------ Information given
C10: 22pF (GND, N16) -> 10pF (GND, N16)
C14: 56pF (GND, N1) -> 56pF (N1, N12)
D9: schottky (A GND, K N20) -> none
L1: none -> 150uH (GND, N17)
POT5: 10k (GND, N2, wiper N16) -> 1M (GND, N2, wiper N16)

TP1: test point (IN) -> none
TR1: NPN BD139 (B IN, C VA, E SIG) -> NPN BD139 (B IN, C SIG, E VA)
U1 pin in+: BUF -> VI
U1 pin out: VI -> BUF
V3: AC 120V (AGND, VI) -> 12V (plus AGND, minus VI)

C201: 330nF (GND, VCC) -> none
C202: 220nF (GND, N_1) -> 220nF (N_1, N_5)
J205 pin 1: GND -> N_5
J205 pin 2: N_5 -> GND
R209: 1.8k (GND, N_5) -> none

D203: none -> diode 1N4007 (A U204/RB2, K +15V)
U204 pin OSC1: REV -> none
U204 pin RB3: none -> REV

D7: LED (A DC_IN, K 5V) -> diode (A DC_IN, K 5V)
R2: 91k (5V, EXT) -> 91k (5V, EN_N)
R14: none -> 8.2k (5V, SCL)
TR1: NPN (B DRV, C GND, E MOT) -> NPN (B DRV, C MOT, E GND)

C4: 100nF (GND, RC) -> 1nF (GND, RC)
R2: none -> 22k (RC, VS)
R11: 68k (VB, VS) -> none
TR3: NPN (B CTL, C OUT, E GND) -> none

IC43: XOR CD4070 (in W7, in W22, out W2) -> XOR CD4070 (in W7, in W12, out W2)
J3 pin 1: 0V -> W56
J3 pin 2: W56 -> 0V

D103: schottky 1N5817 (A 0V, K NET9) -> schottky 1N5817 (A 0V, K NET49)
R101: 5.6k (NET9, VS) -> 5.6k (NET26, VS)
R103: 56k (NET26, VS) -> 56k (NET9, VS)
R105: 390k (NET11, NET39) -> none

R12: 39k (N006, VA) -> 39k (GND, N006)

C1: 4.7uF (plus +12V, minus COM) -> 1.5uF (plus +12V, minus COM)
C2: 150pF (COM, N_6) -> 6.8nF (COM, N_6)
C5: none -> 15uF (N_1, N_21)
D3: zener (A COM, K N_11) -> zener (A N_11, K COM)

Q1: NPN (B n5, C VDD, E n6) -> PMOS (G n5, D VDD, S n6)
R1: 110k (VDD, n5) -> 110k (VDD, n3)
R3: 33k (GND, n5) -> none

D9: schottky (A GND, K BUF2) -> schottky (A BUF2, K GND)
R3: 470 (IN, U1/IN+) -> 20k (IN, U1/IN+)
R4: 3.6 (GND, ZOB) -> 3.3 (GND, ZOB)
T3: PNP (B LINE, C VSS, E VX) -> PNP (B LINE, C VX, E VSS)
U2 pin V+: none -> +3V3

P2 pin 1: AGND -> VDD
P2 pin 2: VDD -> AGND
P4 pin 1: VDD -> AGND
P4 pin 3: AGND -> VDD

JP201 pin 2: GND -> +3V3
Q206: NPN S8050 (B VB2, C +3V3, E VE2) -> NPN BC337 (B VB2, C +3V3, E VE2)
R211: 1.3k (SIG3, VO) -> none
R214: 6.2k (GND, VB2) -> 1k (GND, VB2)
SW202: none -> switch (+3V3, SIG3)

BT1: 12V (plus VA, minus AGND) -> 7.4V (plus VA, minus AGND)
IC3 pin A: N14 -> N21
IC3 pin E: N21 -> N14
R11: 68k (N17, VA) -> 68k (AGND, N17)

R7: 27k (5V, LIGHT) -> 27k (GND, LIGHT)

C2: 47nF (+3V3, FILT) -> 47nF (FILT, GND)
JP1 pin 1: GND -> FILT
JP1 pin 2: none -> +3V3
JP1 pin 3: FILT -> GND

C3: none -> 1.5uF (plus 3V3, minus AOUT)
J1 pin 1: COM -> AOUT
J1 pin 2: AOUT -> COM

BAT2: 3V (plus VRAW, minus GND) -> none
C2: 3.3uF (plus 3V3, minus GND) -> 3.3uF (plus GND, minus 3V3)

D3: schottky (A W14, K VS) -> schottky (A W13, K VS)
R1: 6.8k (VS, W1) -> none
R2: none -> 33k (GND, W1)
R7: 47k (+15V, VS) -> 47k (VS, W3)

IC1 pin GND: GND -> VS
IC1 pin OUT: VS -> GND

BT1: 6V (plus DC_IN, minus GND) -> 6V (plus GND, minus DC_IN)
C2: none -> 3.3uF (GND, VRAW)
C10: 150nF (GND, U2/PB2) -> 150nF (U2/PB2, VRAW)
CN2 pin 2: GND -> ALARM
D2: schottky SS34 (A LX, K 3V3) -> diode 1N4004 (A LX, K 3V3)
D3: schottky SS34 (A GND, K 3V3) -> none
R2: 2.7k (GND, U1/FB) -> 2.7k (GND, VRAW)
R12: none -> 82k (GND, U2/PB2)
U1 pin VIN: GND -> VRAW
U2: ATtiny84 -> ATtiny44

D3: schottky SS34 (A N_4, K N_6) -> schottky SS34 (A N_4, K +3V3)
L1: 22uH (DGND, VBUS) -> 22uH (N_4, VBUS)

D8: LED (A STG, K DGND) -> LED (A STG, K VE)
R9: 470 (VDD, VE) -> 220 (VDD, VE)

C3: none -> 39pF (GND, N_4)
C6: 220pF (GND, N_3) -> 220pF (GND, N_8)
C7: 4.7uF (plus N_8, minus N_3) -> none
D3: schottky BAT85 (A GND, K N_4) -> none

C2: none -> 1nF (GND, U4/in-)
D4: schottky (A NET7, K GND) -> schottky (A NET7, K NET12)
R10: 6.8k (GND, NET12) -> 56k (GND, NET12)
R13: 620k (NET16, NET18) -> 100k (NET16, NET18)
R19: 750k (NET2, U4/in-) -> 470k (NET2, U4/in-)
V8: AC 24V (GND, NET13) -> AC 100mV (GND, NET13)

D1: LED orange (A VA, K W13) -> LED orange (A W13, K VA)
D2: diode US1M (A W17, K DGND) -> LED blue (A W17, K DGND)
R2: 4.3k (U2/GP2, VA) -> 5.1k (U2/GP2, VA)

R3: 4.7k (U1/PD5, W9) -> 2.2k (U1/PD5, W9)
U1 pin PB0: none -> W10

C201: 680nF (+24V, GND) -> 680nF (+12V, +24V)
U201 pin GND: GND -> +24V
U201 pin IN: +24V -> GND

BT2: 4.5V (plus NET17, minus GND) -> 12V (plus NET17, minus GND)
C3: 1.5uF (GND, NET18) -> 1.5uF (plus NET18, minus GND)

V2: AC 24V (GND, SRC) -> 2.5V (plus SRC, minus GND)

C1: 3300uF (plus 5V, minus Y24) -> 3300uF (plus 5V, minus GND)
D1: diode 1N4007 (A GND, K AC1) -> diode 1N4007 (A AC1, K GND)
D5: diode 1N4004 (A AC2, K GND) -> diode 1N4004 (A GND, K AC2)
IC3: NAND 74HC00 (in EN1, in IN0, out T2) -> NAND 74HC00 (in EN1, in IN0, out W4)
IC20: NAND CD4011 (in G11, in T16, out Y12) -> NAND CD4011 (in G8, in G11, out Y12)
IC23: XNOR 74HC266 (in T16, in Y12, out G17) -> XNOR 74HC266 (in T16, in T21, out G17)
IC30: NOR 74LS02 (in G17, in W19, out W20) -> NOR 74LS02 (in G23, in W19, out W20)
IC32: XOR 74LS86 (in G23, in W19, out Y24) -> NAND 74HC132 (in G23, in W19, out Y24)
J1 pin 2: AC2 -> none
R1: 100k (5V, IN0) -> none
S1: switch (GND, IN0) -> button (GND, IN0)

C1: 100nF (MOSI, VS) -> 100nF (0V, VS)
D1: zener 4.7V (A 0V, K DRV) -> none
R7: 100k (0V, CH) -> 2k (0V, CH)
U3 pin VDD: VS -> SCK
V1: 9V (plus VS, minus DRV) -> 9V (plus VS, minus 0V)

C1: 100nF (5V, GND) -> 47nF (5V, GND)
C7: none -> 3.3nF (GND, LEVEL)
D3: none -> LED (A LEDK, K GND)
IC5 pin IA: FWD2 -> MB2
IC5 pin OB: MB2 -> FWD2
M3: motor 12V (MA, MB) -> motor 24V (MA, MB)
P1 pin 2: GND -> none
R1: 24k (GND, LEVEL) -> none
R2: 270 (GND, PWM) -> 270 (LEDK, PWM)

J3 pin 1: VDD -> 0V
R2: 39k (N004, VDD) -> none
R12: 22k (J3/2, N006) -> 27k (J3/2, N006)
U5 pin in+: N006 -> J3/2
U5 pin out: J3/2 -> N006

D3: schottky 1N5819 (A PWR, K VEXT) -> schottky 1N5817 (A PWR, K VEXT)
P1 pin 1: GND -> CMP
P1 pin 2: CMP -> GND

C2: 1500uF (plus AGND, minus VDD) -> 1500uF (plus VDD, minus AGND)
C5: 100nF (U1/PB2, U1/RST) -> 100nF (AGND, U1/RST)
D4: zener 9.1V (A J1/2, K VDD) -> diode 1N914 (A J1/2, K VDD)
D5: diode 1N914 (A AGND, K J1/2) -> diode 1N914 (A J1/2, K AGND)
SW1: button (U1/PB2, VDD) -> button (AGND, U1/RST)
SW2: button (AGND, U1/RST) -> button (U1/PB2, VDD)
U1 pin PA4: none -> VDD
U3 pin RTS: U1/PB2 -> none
------------
# Work request:
Return, word for word, the lines of the data above from the line with "C2: none -> 1nF (GND, U4/in-)" through the line with "IC20: NAND CD4011", inclusive.

# Solution to the problem:
C2: none -> 1nF (GND, U4/in-)
D4: schottky (A NET7, K GND) -> schottky (A NET7, K NET12)
R10: 6.8k (GND, NET12) -> 56k (GND, NET12)
R13: 620k (NET16, NET18) -> 100k (NET16, NET18)
R19: 750k (NET2, U4/in-) -> 470k (NET2, U4/in-)
V8: AC 24V (GND, NET13) -> AC 100mV (GND, NET13)

D1: LED orange (A VA, K W13) -> LED orange (A W13, K VA)
D2: diode US1M (A W17, K DGND) -> LED blue (A W17, K DGND)
R2: 4.3k (U2/GP2, VA) -> 5.1k (U2/GP2, VA)

R3: 4.7k (U1/PD5, W9) -> 2.2k (U1/PD5, W9)
U1 pin PB0: none -> W10

C201: 680nF (+24V, GND) -> 680nF (+12V, +24V)
U201 pin GND: GND -> +24V
U201 pin IN: +24V -> GND

BT2: 4.5V (plus NET17, minus GND) -> 12V (plus NET17, minus GND)
C3: 1.5uF (GND, NET18) -> 1.5uF (plus NET18, minus GND)

V2: AC 24V (GND, SRC) -> 2.5V (plus SRC, minus GND)

C1: 3300uF (plus 5V, minus Y24) -> 3300uF (plus 5V, minus GND)
D1: diode 1N4007 (A GND, K AC1) -> diode 1N4007 (A AC1, K GND)
D5: diode 1N4004 (A AC2, K GND) -> diode 1N4004 (A GND, K AC2)
IC3: NAND 74HC00 (in EN1, in IN0, out T2) -> NAND 74HC00 (in EN1, in IN0, out W4)
IC20: NAND CD4011 (in G11, in T16, out Y12) -> NAND CD4011 (in G8, in G11, out Y12)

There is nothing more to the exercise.